## WHAT THE EXERCISE ASKS
Retype, without pictures, the line holding "D1: diode 1N4004" and each line below it through the final line.

** EXERCISE MATERIAL follows **

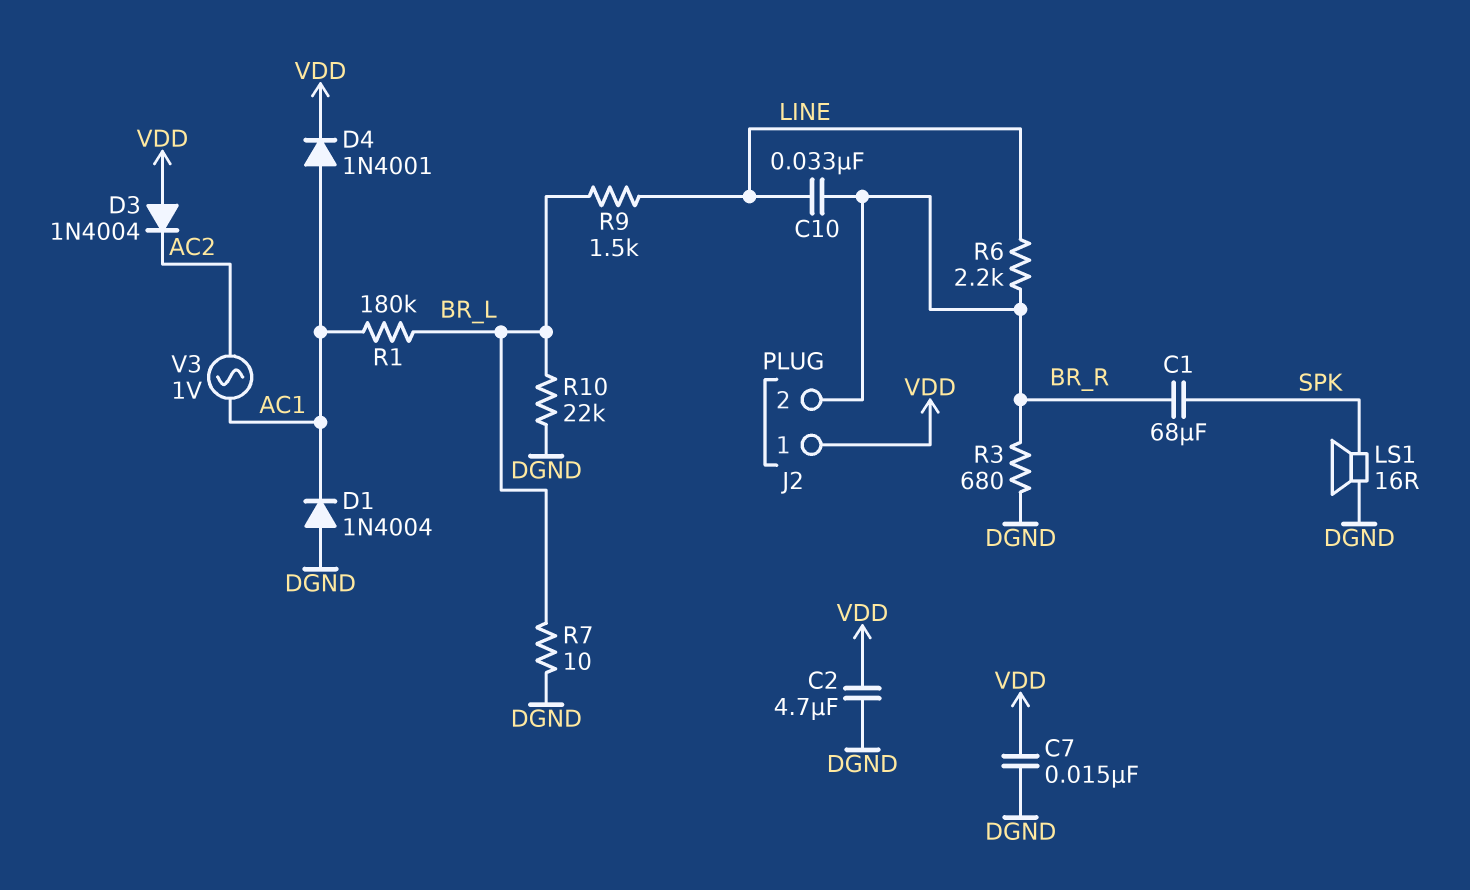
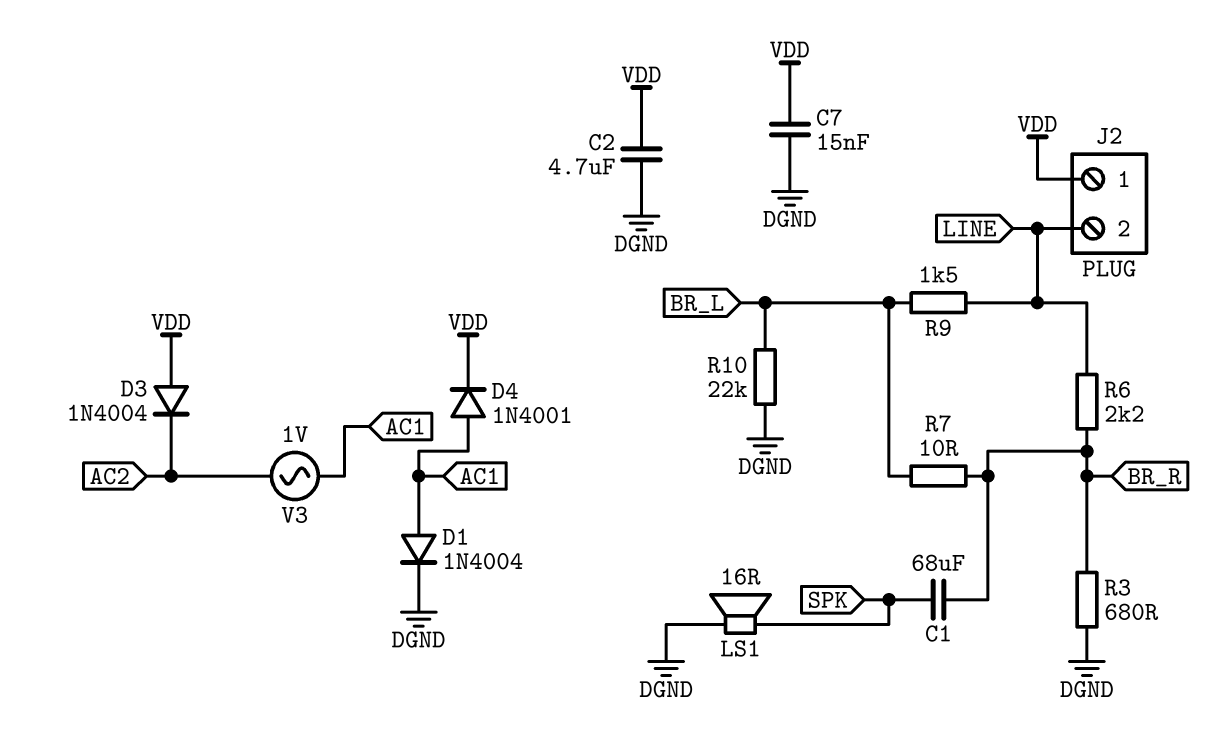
C10: 33nF (BR_R, LINE) -> none
D1: diode 1N4004 (A DGND, K AC1) -> diode 1N4004 (A AC1, K DGND)
J2 pin 2: BR_R -> LINE
R1: 180k (AC1, BR_L) -> none
R7: 10 (BR_L, DGND) -> 10 (BR_L, BR_R)

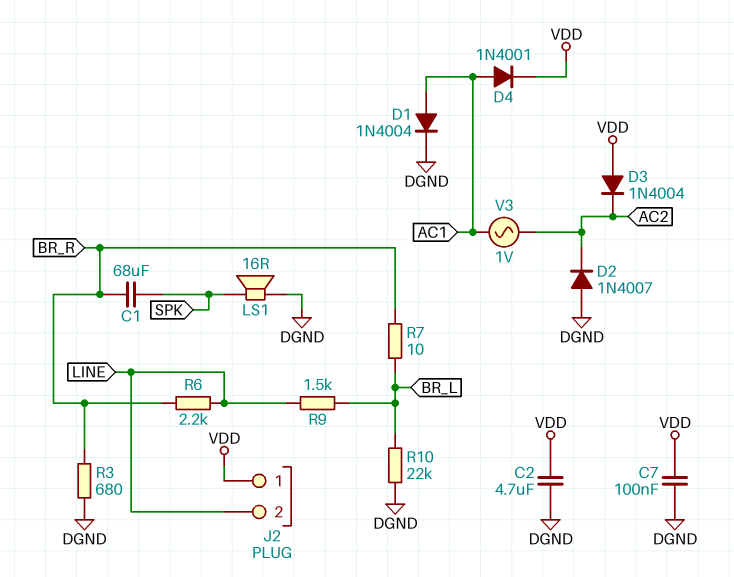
C7: 15nF (DGND, VDD) -> 100nF (DGND, VDD)
D2: none -> diode 1N4007 (A DGND, K AC2)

** End of EXERCISE MATERIAL **

## ANSWER BOX
D1: diode 1N4004 (A DGND, K AC1) -> diode 1N4004 (A AC1, K DGND)
J2 pin 2: BR_R -> LINE
R1: 180k (AC1, BR_L) -> none
R7: 10 (BR_L, DGND) -> 10 (BR_L, BR_R)

C7: 15nF (DGND, VDD) -> 100nF (DGND, VDD)
D2: none -> diode 1N4007 (A DGND, K AC2)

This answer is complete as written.